- [WHAT THE EXERCISE ASKS]: Everything in the listing below needs restating exactly, apart from the pictures.

- [INPUT DATA]:
****
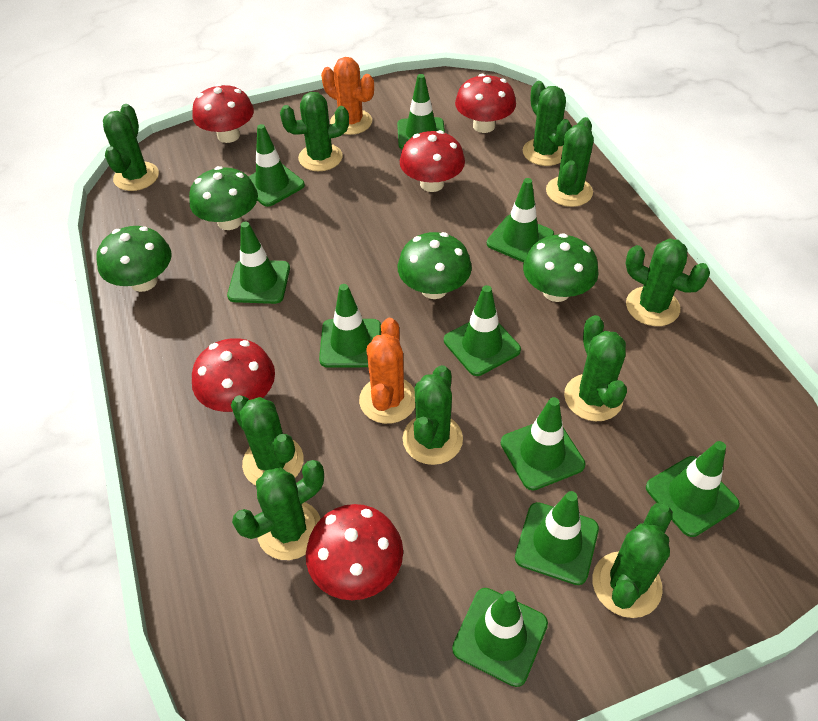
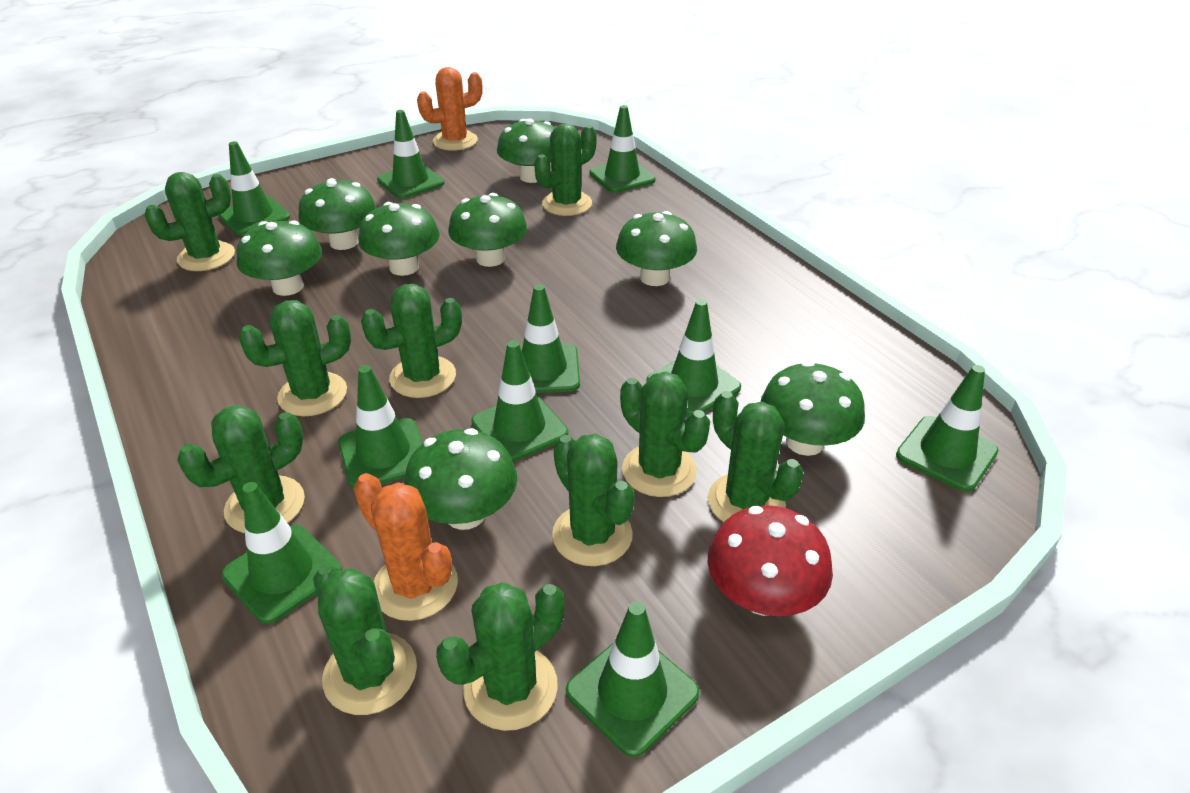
green mushroom: 4 -> 8
red mushroom: 5 -> 1

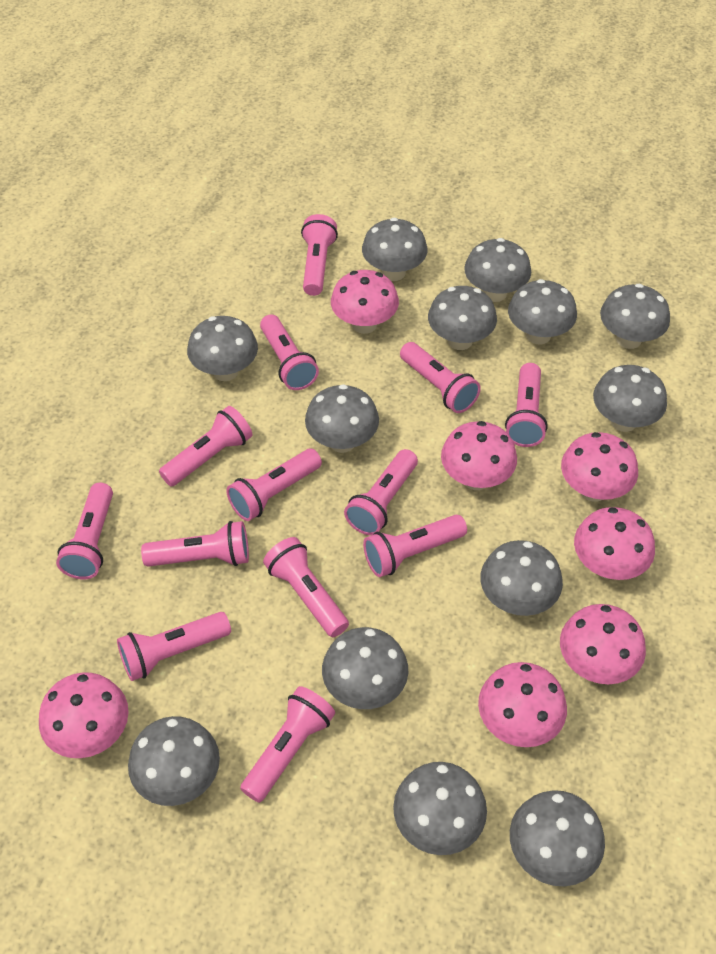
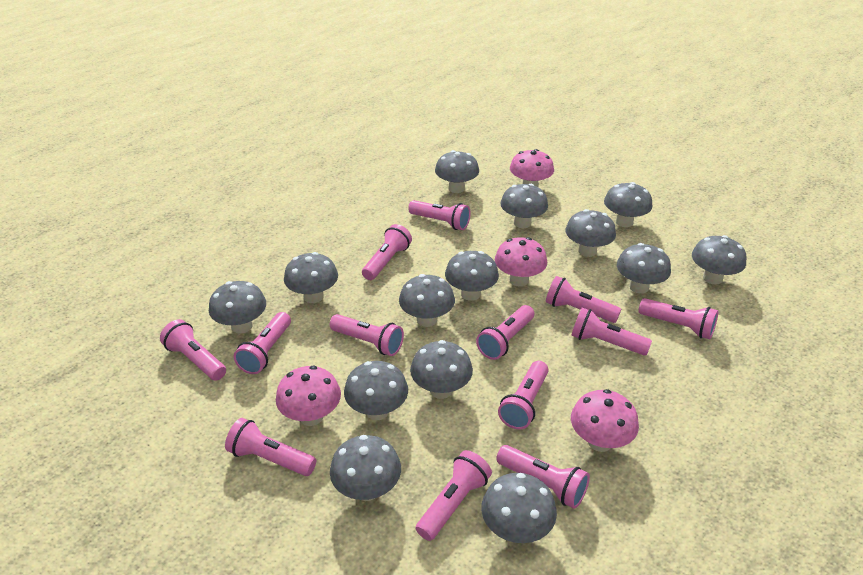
grey mushroom: 13 -> 14
pink mushroom: 7 -> 4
****
- [ANSWER FOR THE TASK]:
green mushroom: 4 -> 8
red mushroom: 5 -> 1

grey mushroom: 13 -> 14
pink mushroom: 7 -> 4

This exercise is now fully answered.